## Given material
============
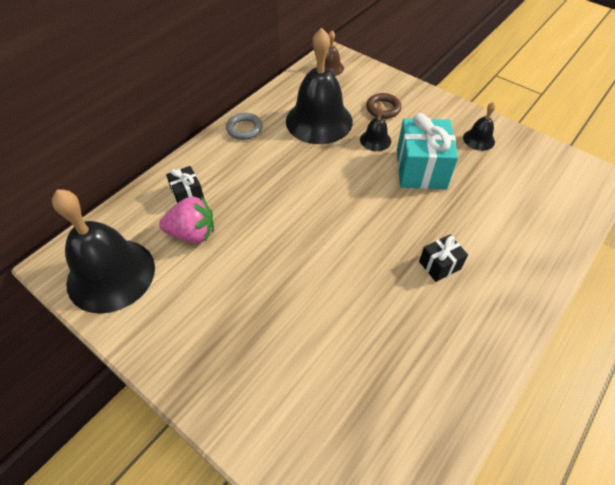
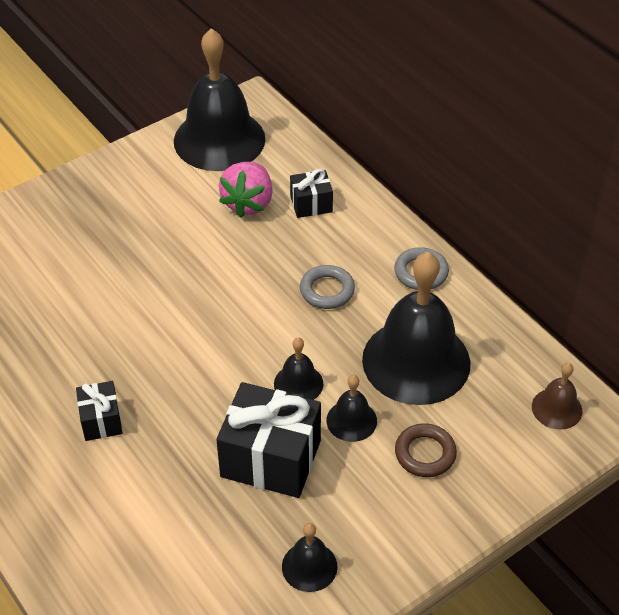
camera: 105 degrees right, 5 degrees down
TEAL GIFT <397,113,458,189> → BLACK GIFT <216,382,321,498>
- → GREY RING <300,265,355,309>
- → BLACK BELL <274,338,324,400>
============
## Assignment
Could you please return each line of the material exactly, dropping the pictures?

## Output of the task
camera: 105 degrees right, 5 degrees down
TEAL GIFT <397,113,458,189> → BLACK GIFT <216,382,321,498>
- → GREY RING <300,265,355,309>
- → BLACK BELL <274,338,324,400>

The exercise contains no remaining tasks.